Scene change data
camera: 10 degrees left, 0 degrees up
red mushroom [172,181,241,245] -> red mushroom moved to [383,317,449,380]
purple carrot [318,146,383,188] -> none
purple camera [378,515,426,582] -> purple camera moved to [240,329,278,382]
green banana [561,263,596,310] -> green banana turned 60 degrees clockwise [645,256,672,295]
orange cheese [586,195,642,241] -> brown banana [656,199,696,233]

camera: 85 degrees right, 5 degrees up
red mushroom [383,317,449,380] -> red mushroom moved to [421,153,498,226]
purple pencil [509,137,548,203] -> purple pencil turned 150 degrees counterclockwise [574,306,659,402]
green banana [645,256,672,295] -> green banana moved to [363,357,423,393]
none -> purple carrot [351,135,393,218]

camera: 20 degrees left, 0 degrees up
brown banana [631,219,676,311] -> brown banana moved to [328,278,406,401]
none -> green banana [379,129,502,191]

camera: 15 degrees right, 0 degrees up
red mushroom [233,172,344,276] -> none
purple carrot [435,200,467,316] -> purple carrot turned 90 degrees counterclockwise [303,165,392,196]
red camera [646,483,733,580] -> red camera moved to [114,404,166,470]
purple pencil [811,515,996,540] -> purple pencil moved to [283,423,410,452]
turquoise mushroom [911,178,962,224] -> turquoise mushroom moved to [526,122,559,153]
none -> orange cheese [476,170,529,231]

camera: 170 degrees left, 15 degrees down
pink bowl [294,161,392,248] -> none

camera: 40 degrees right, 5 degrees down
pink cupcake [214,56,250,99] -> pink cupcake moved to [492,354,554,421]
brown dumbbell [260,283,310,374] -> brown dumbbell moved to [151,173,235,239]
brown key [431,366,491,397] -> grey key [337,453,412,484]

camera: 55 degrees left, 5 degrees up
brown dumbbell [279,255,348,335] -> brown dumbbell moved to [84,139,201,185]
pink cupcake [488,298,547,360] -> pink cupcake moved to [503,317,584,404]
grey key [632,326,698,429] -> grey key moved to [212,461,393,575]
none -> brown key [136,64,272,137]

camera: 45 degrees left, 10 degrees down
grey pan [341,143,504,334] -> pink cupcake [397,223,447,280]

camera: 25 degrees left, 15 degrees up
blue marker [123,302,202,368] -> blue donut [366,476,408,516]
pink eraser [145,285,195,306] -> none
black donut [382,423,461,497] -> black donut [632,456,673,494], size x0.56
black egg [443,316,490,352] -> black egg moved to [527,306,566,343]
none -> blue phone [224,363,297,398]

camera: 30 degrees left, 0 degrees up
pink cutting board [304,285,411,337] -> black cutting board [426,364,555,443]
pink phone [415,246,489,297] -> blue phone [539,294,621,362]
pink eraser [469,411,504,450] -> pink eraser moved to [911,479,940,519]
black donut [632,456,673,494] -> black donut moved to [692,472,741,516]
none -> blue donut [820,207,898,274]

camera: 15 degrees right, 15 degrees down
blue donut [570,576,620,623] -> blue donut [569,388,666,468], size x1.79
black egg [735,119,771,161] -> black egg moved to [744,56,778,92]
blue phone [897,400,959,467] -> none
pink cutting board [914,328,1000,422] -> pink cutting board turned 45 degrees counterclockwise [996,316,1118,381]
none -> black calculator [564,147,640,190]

REQUIREMENT:
Copy out every line in the records where the word "dumbbell" is found.

EXERCISE RESPONSE:
brown dumbbell [260,283,310,374] -> brown dumbbell moved to [151,173,235,239]
brown dumbbell [279,255,348,335] -> brown dumbbell moved to [84,139,201,185]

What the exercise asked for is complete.